▶ [How to complete this task] Drop every image, then reproduce the data exactly as given.

▶ [Dataset content]
=======

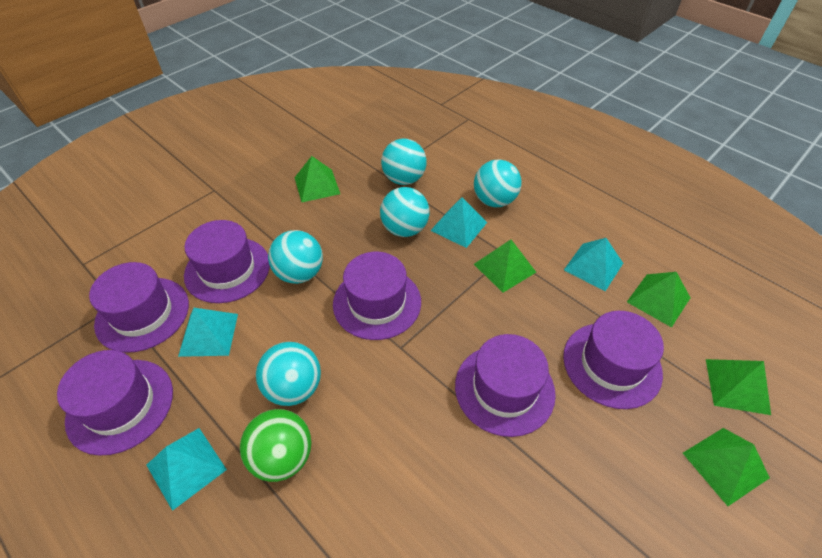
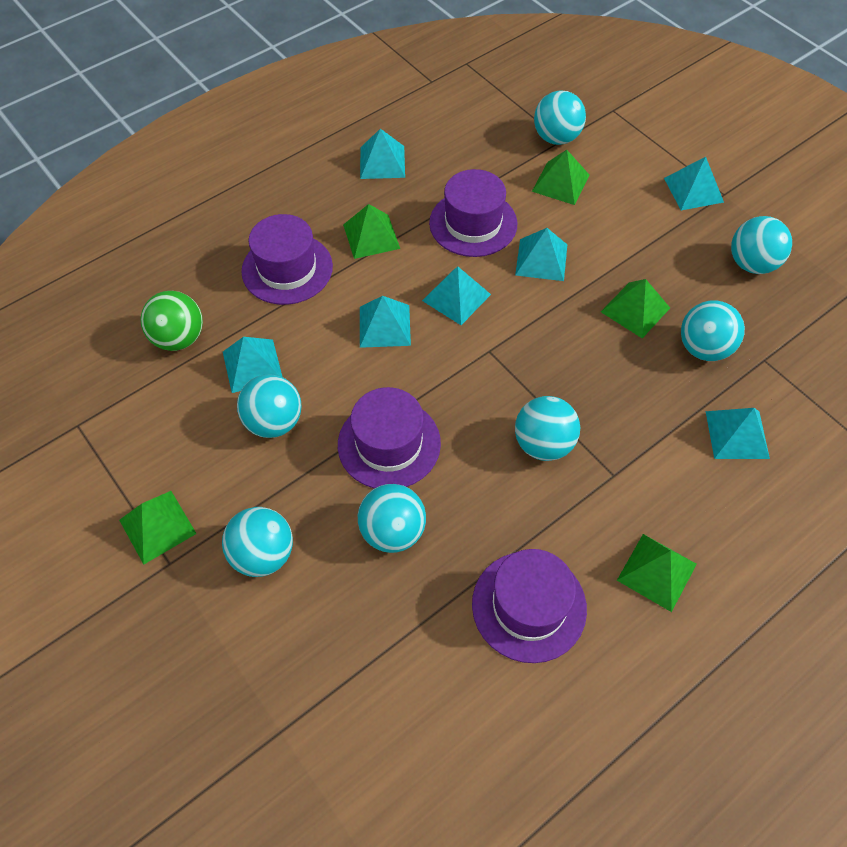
purple hat: 6 -> 4
turquoise ball: 5 -> 7
turquoise pyramid: 4 -> 7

=======

▶ [Result of this exercise]
purple hat: 6 -> 4
turquoise ball: 5 -> 7
turquoise pyramid: 4 -> 7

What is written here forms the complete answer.